What is being asked = Pictures stay out, but every line of the data is copied exactly.

━━━ Source information ━━━

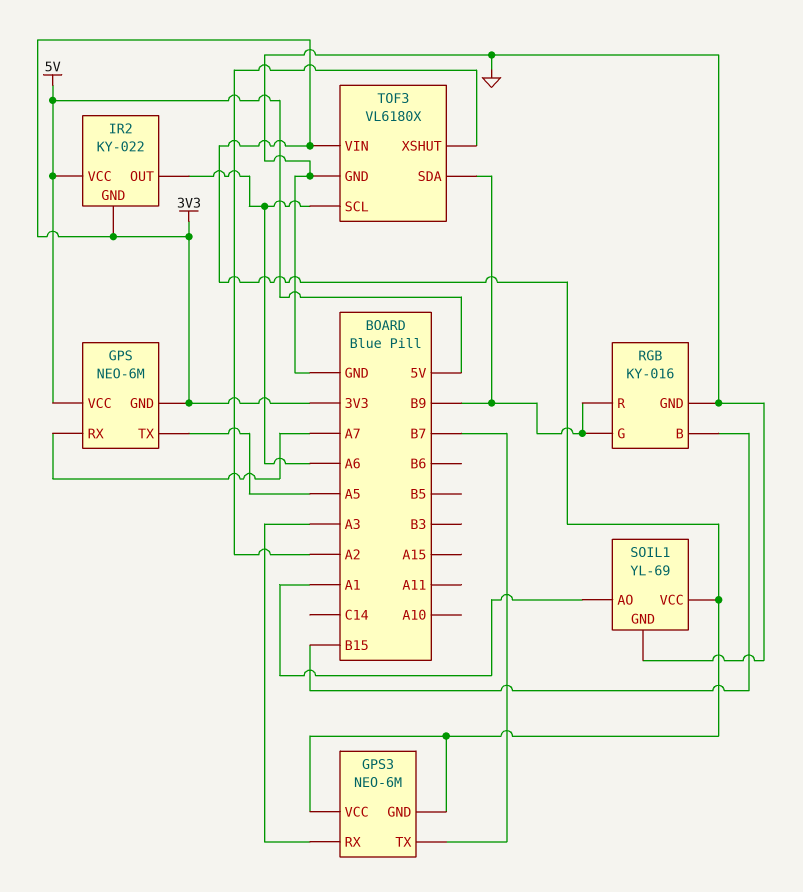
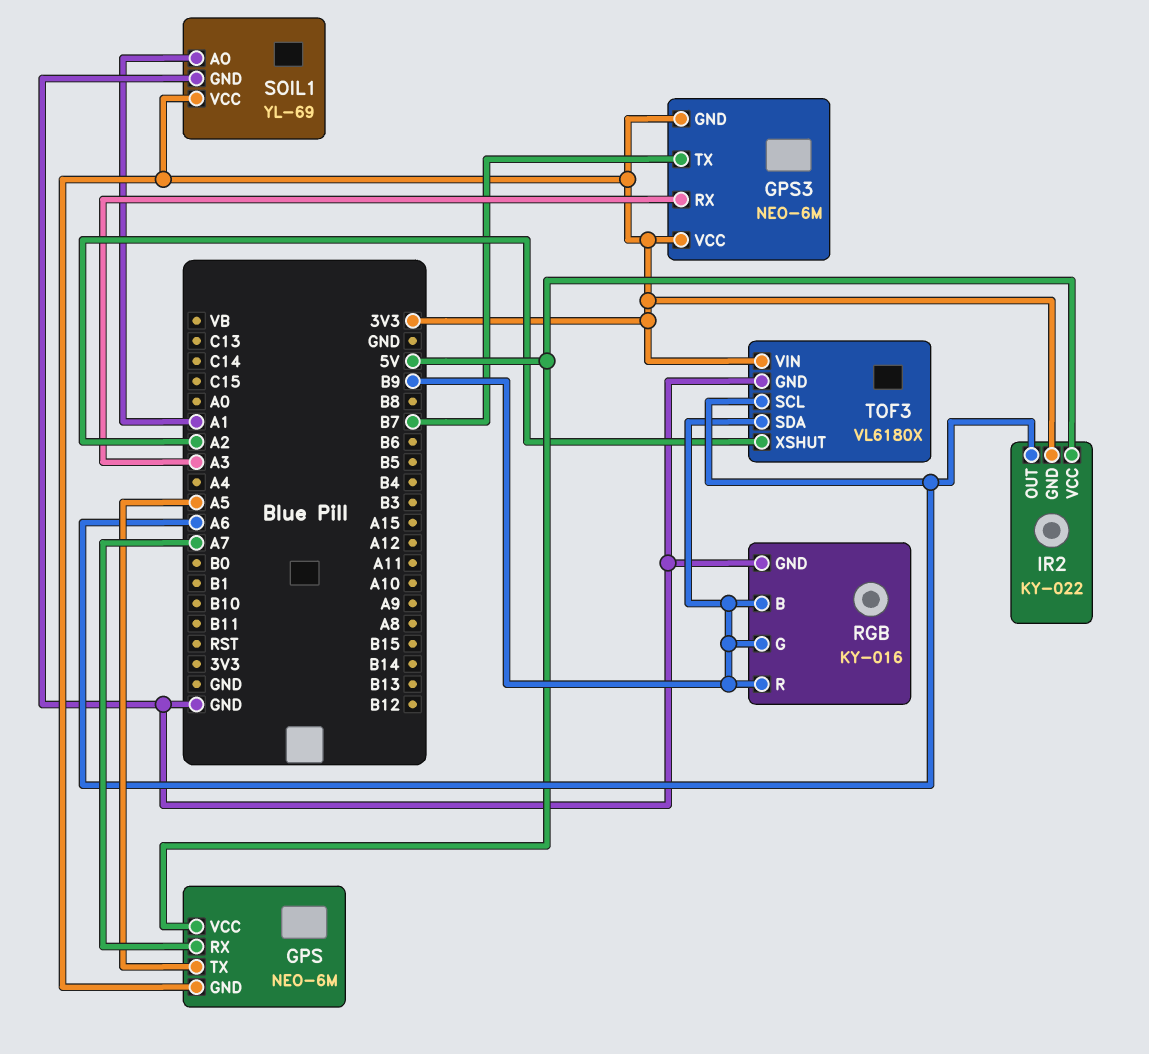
RGB pin B: B15 -> B9

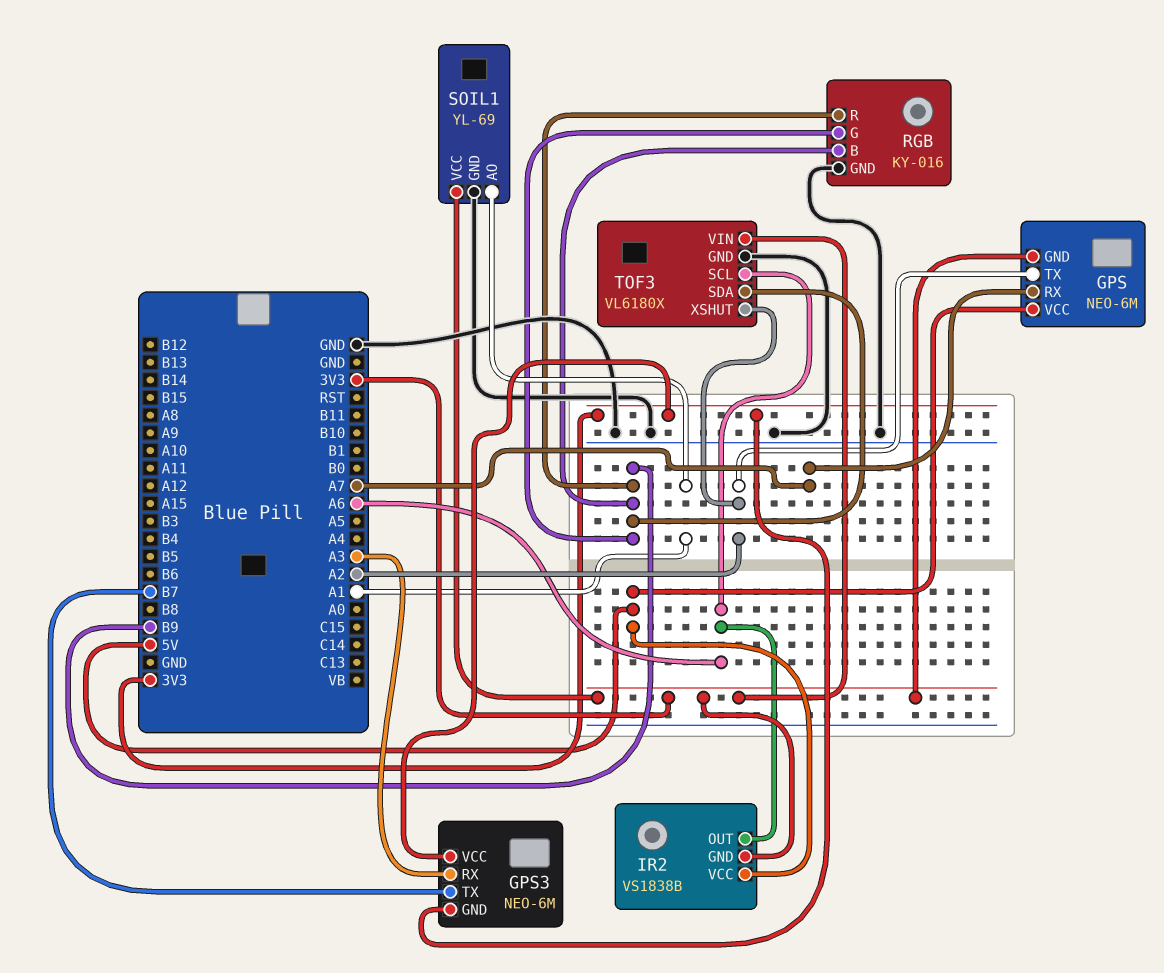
GPS pin TX: A5 -> A2
IR2: KY-022 -> VS1838B

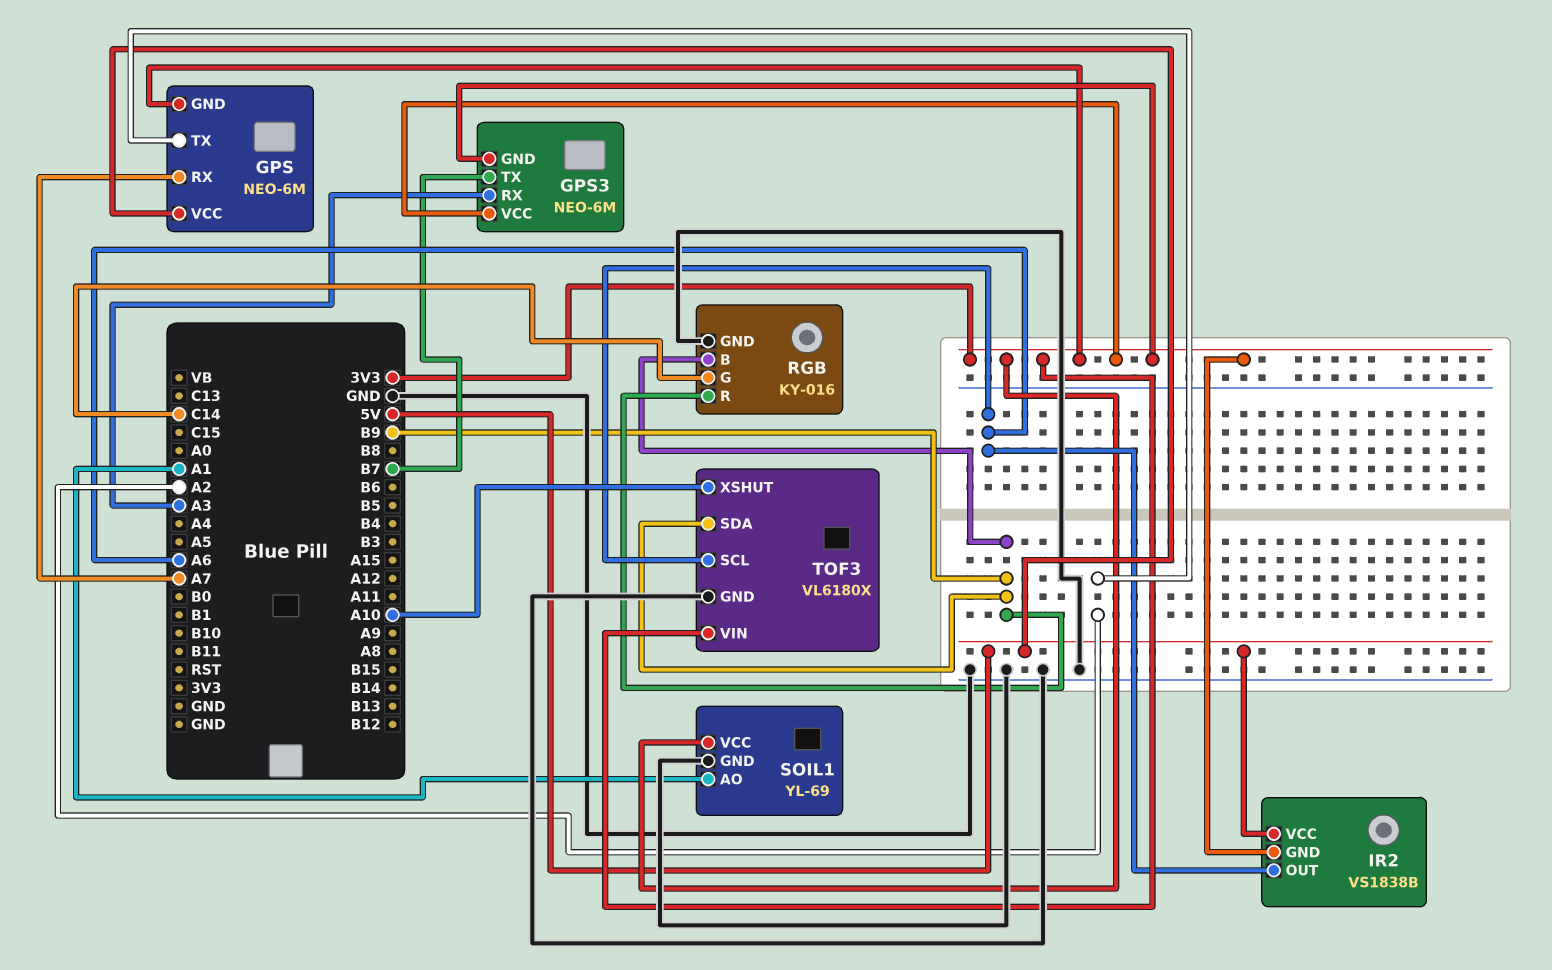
RGB pin G: B9 -> C14
TOF3 pin XSHUT: A2 -> A10

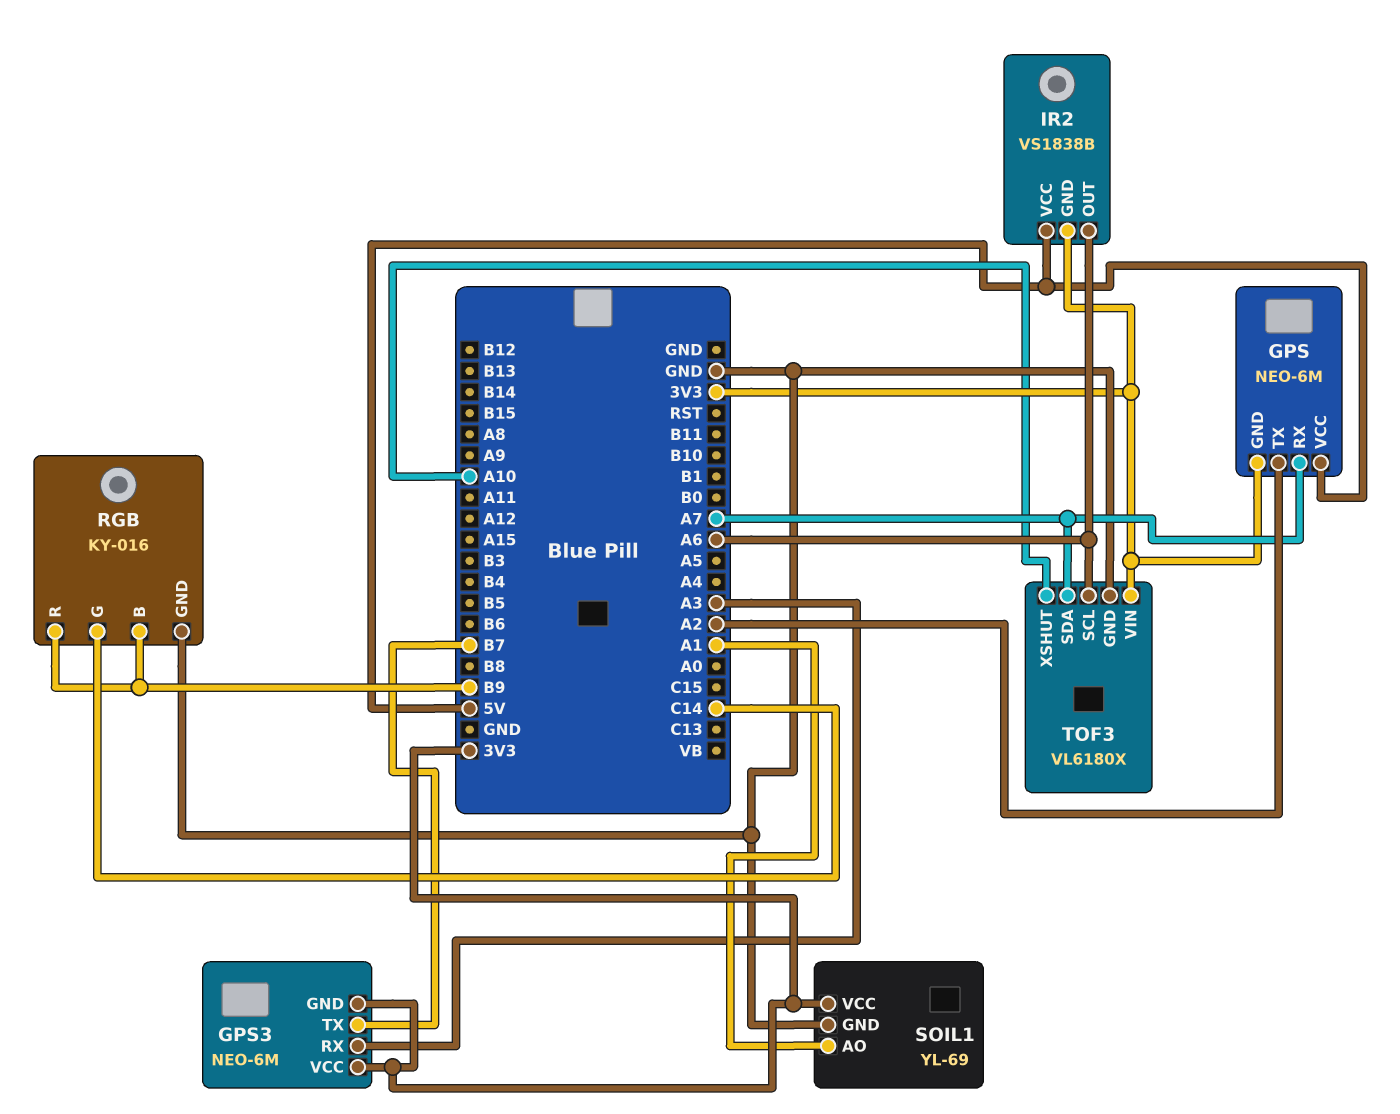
TOF3 pin SDA: B9 -> A7

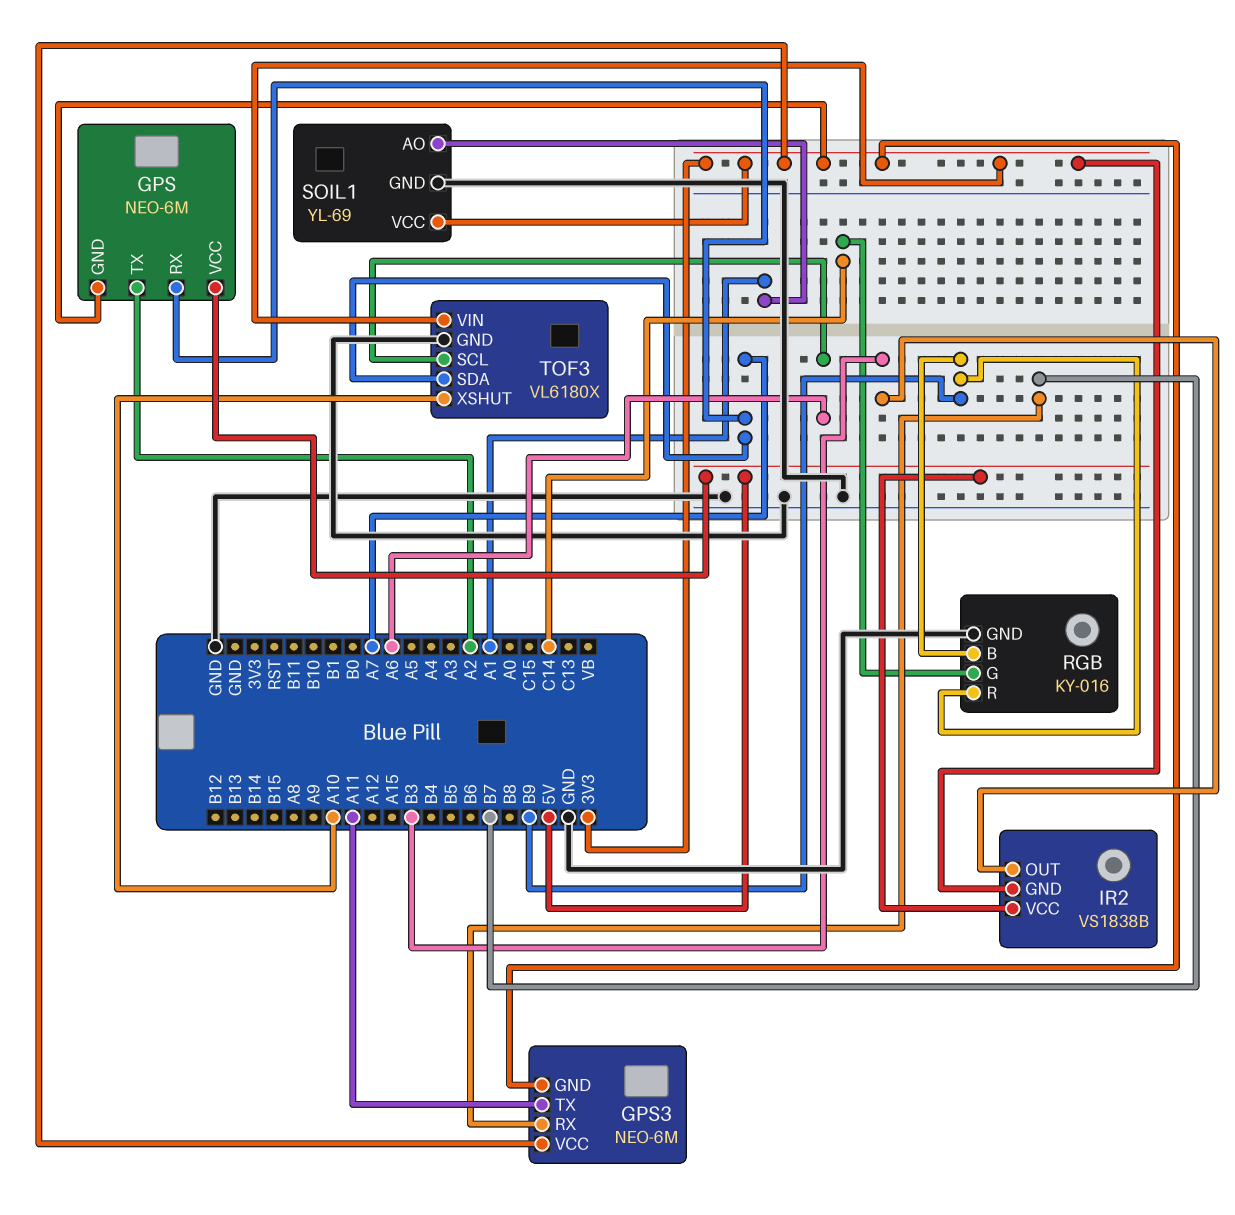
GPS3 pin RX: A3 -> B7
GPS3 pin TX: B7 -> A11
IR2 pin OUT: A6 -> B3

━━━

Answer section =
RGB pin B: B15 -> B9

GPS pin TX: A5 -> A2
IR2: KY-022 -> VS1838B

RGB pin G: B9 -> C14
TOF3 pin XSHUT: A2 -> A10

TOF3 pin SDA: B9 -> A7

GPS3 pin RX: A3 -> B7
GPS3 pin TX: B7 -> A11
IR2 pin OUT: A6 -> B3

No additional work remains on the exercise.